▶ **TASK TO COMPLETE**
Once you have located the line containing "pos1: [406, 33, 91, 134]" in the material below, return it exactly along with each line after it through the line containing "pos1: [92, 352, 136, 49]".

┌────────

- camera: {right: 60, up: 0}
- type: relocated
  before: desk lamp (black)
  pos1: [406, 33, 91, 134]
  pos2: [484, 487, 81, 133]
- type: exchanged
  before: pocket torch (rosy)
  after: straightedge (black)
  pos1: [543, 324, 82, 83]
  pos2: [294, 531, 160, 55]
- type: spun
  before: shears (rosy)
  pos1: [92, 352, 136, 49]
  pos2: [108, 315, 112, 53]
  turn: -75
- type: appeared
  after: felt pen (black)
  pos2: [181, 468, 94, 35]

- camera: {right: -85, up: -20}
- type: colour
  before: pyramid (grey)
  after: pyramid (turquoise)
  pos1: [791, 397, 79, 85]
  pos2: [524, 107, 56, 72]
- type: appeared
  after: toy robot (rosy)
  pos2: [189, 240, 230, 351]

└────────
┌────────

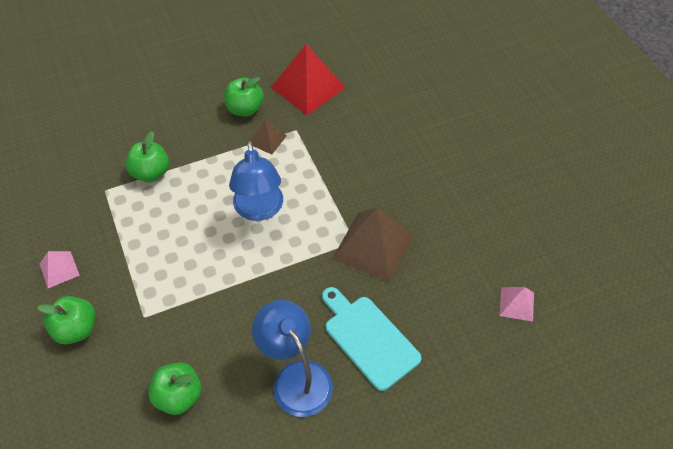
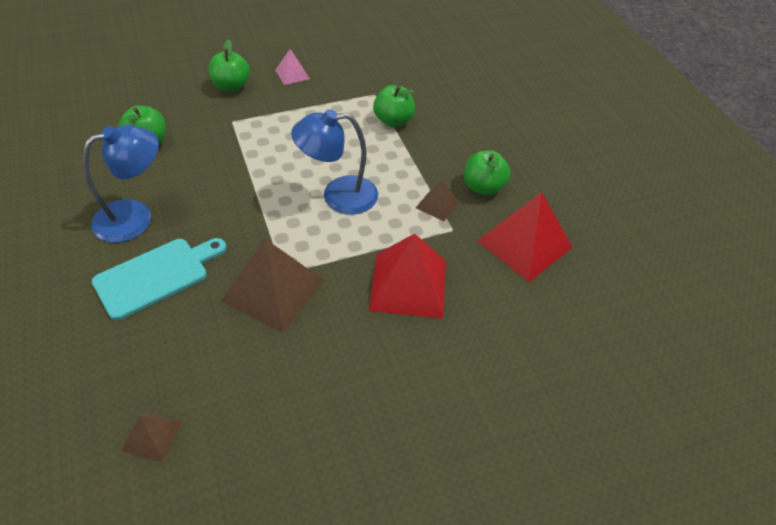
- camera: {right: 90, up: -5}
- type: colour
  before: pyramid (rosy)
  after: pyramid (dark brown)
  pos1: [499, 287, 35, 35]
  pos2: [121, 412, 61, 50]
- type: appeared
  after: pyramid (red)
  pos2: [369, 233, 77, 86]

└────────
┌────────

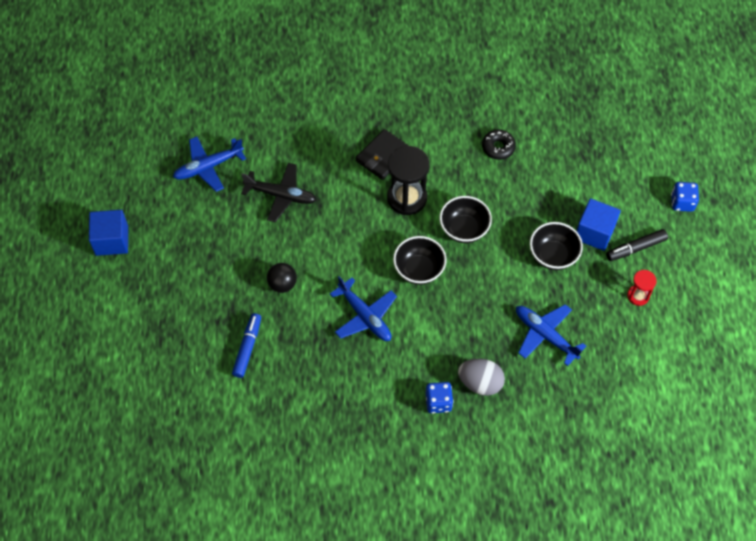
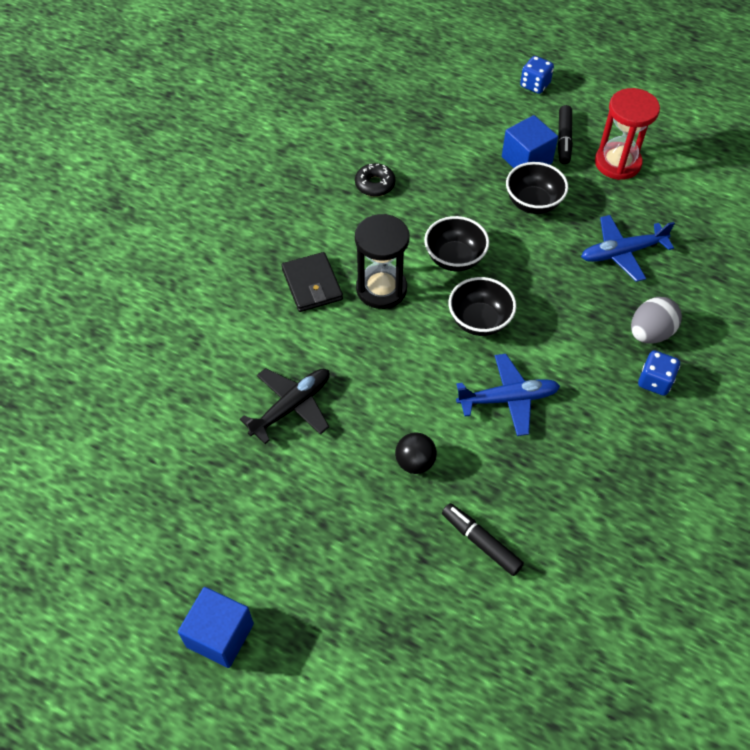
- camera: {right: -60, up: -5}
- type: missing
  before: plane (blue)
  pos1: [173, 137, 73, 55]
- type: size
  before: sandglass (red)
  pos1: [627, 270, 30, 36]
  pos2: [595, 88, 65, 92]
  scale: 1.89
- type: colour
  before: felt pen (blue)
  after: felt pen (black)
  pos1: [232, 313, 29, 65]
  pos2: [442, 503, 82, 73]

└────────

▶ **SOLUTION TO THE EXERCISE**
  pos1: [406, 33, 91, 134]
  pos2: [484, 487, 81, 133]
- type: exchanged
  before: pocket torch (rosy)
  after: straightedge (black)
  pos1: [543, 324, 82, 83]
  pos2: [294, 531, 160, 55]
- type: spun
  before: shears (rosy)
  pos1: [92, 352, 136, 49]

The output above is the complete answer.